Write out every line below again exactly as it stands, skipping each image.

(Spatial object tracking data)
##########

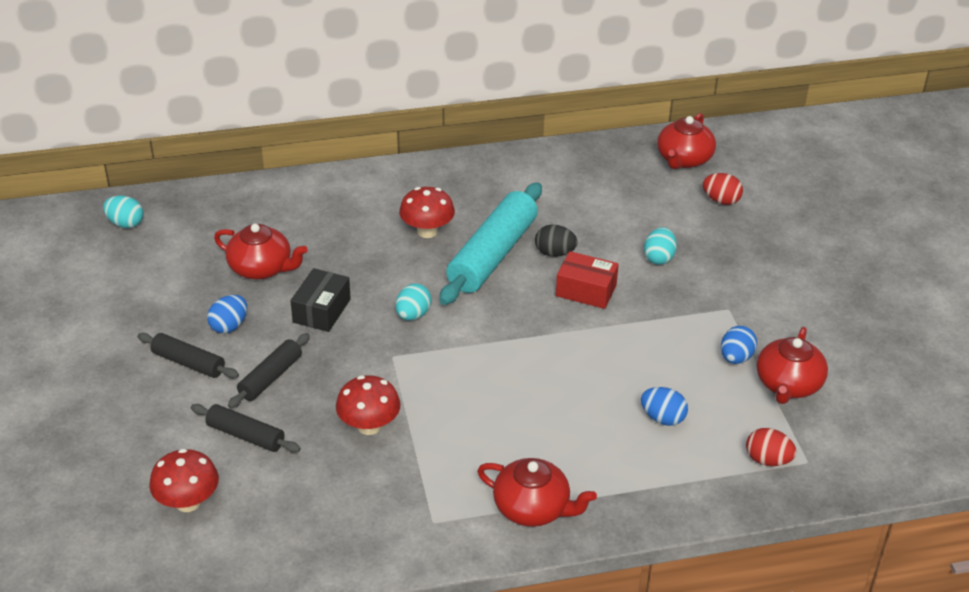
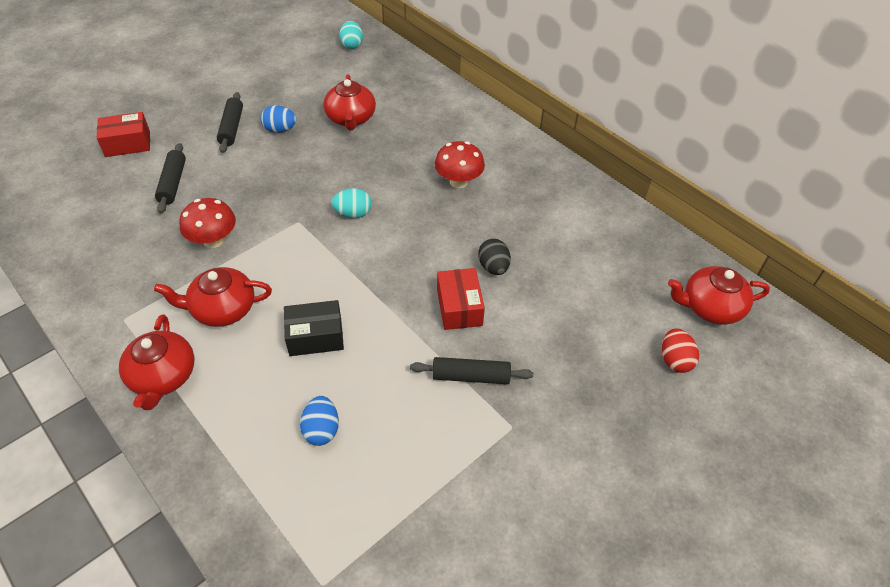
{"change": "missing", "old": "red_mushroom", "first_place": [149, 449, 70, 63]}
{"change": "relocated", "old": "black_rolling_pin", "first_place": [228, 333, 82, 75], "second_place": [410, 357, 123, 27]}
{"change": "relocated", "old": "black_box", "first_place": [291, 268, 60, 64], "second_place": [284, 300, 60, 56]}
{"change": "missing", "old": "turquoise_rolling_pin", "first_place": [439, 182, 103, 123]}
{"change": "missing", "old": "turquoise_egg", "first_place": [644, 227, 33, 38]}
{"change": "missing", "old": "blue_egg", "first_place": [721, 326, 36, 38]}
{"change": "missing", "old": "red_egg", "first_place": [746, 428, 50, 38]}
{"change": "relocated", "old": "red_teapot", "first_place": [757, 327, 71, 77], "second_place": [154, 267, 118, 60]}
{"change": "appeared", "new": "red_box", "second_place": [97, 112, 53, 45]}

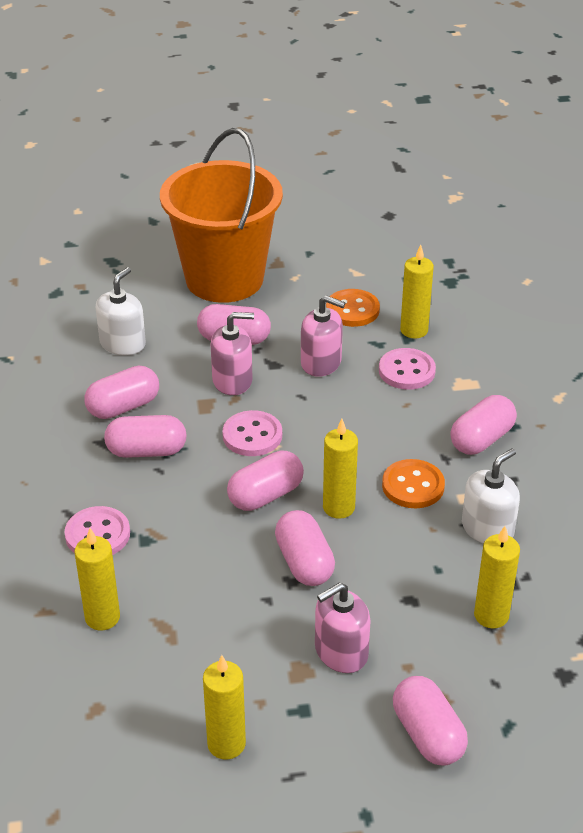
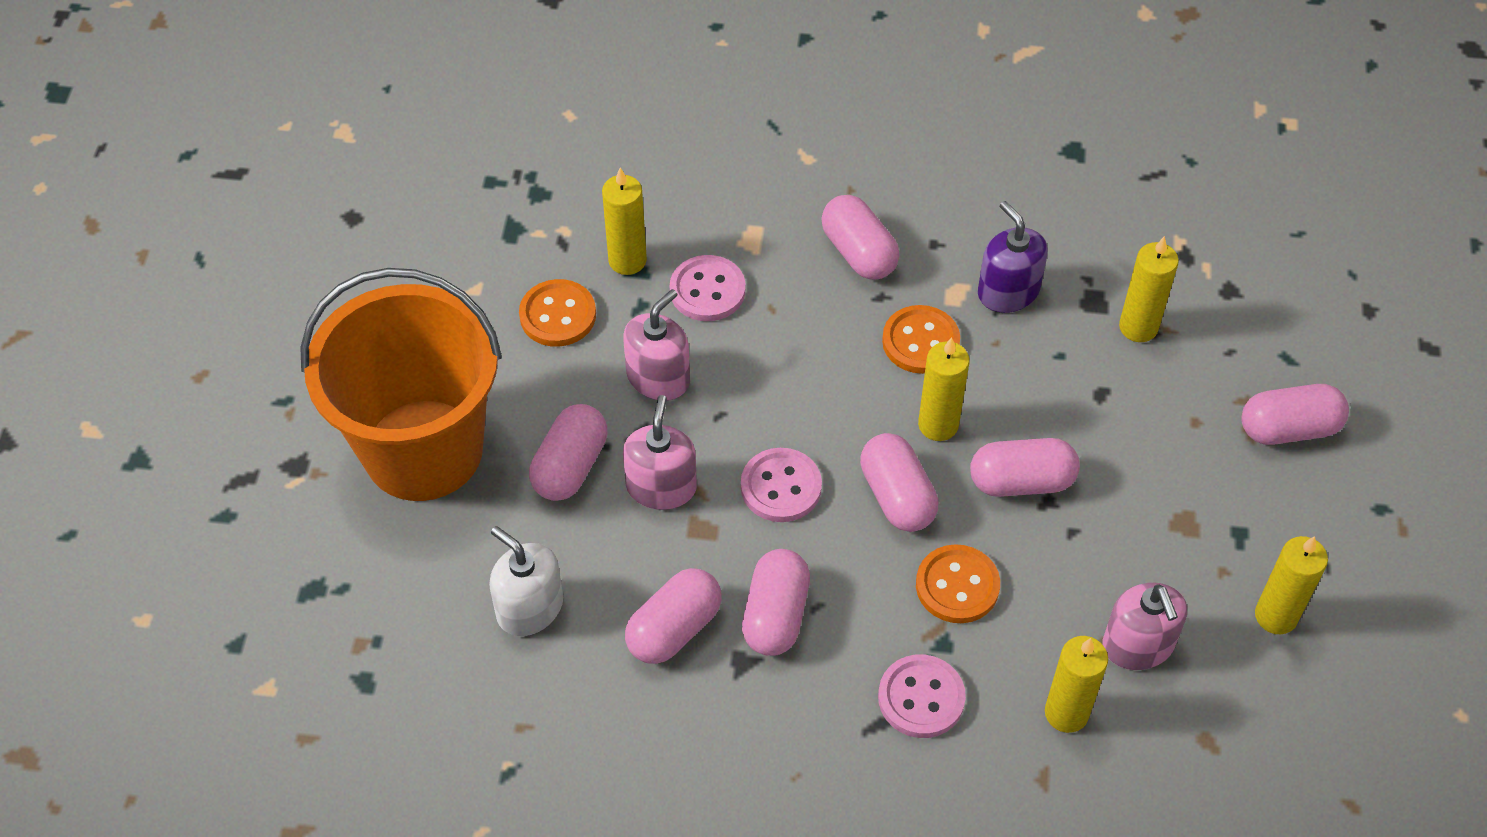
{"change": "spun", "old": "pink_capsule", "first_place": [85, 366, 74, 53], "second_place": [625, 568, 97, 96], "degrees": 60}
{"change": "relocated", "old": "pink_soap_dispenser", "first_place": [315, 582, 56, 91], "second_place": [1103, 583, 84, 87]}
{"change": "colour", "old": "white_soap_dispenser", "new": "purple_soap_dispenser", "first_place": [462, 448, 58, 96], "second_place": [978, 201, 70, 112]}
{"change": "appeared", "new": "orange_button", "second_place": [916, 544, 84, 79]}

##########

### Written solution
{"change": "missing", "old": "red_mushroom", "first_place": [149, 449, 70, 63]}
{"change": "relocated", "old": "black_rolling_pin", "first_place": [228, 333, 82, 75], "second_place": [410, 357, 123, 27]}
{"change": "relocated", "old": "black_box", "first_place": [291, 268, 60, 64], "second_place": [284, 300, 60, 56]}
{"change": "missing", "old": "turquoise_rolling_pin", "first_place": [439, 182, 103, 123]}
{"change": "missing", "old": "turquoise_egg", "first_place": [644, 227, 33, 38]}
{"change": "missing", "old": "blue_egg", "first_place": [721, 326, 36, 38]}
{"change": "missing", "old": "red_egg", "first_place": [746, 428, 50, 38]}
{"change": "relocated", "old": "red_teapot", "first_place": [757, 327, 71, 77], "second_place": [154, 267, 118, 60]}
{"change": "appeared", "new": "red_box", "second_place": [97, 112, 53, 45]}

{"change": "spun", "old": "pink_capsule", "first_place": [85, 366, 74, 53], "second_place": [625, 568, 97, 96], "degrees": 60}
{"change": "relocated", "old": "pink_soap_dispenser", "first_place": [315, 582, 56, 91], "second_place": [1103, 583, 84, 87]}
{"change": "colour", "old": "white_soap_dispenser", "new": "purple_soap_dispenser", "first_place": [462, 448, 58, 96], "second_place": [978, 201, 70, 112]}
{"change": "appeared", "new": "orange_button", "second_place": [916, 544, 84, 79]}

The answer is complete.